-- Provided records follows --

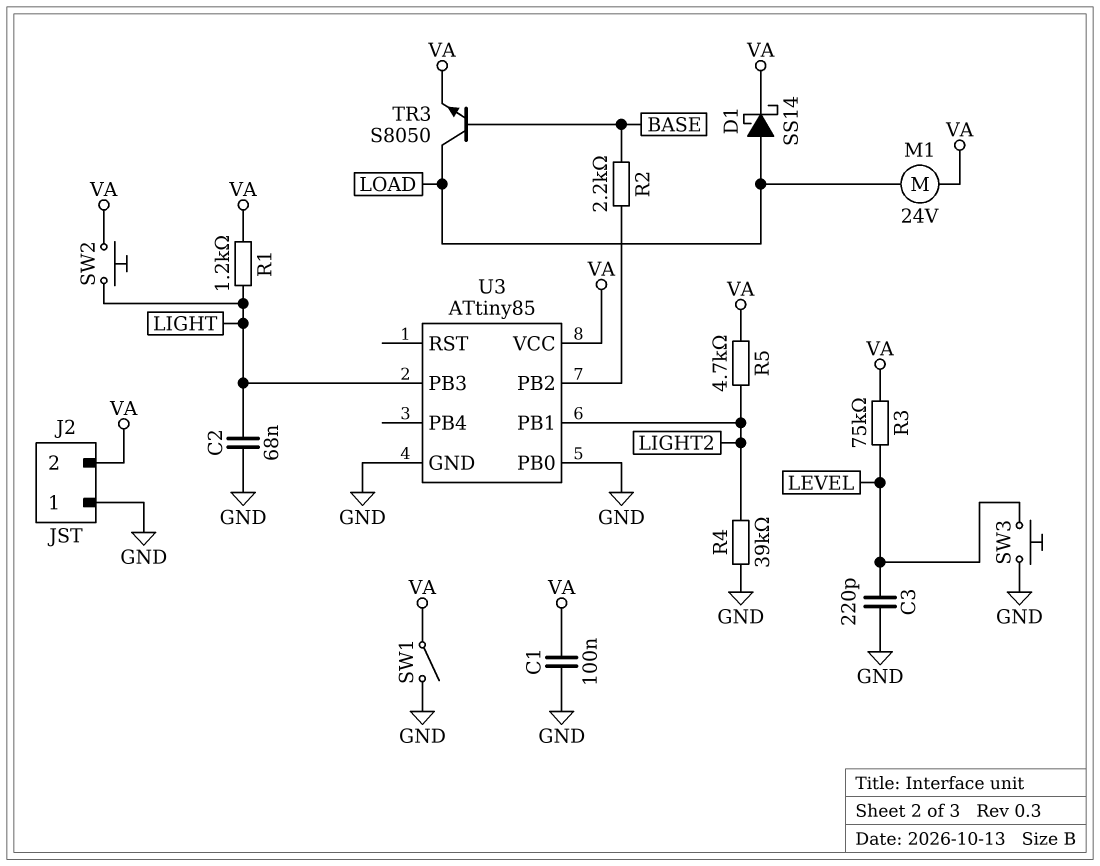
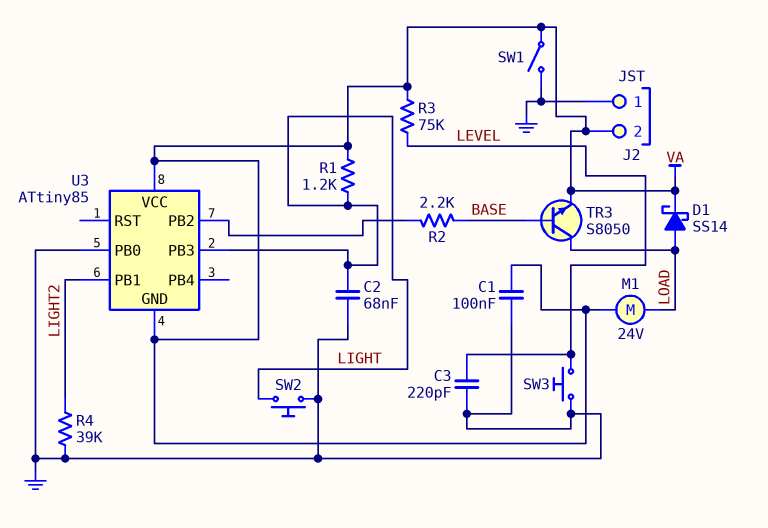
R5: 4.7k (LIGHT2, VA) -> none
SW2: button (LIGHT, VA) -> button (GND, LIGHT)
U3 pin GND: GND -> VA

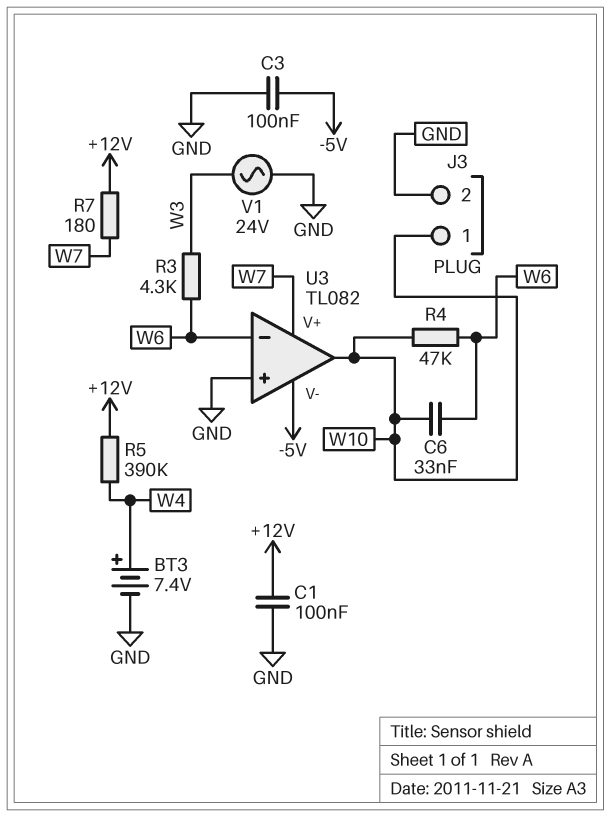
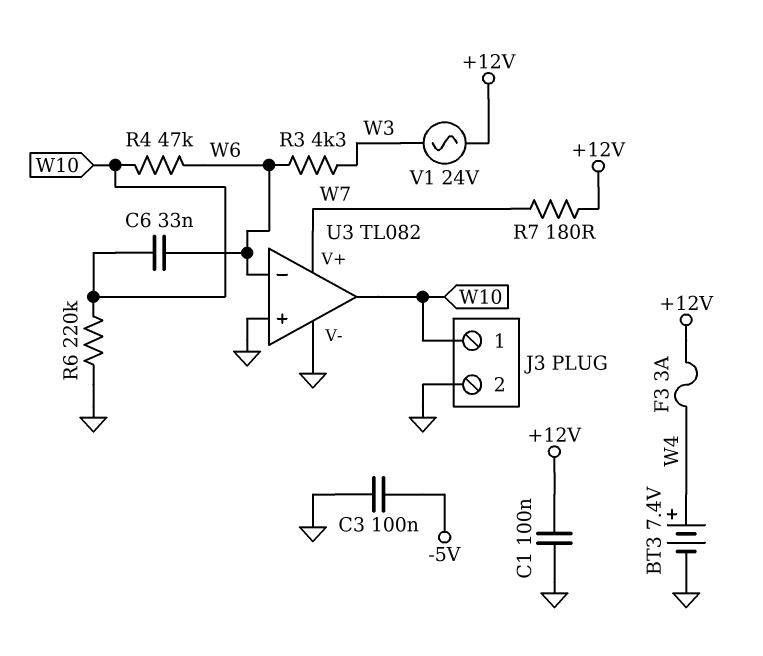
F3: none -> 3A (+12V, W4)
R5: 390k (+12V, W4) -> none
R6: none -> 220k (GND, W10)
U3 pin V-: -5V -> GND
V1: AC 24V (GND, W3) -> AC 24V (+12V, W3)

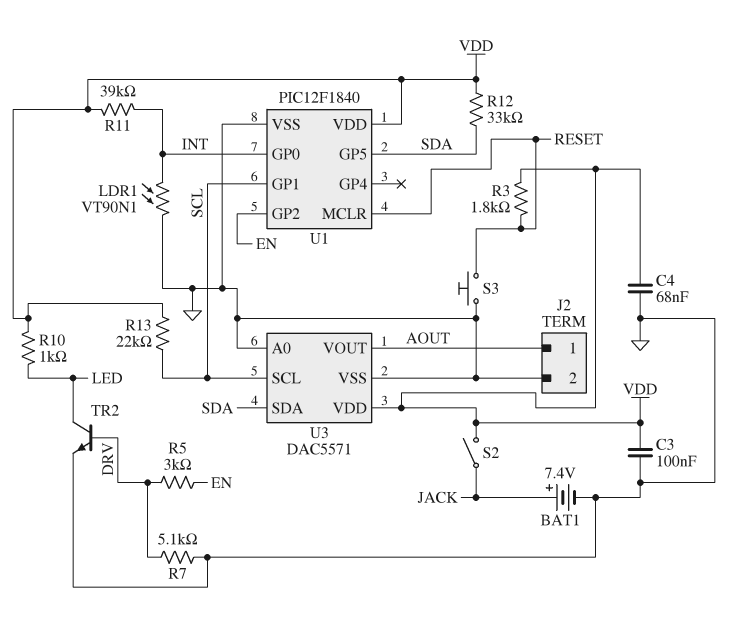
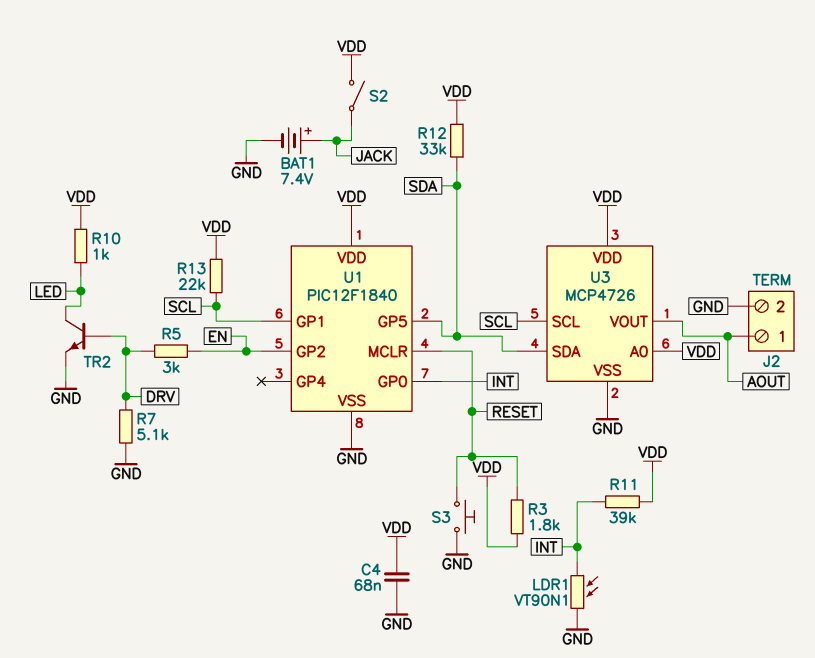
C3: 100nF (GND, VDD) -> none
U3: DAC5571 -> MCP4726
U3 pin A0: GND -> VDD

-- Provided records concluded --

Directions for this task: Pull out the lines above in which the word "none" appears.

Response below:
R5: 4.7k (LIGHT2, VA) -> none
F3: none -> 3A (+12V, W4)
R5: 390k (+12V, W4) -> none
R6: none -> 220k (GND, W10)
C3: 100nF (GND, VDD) -> none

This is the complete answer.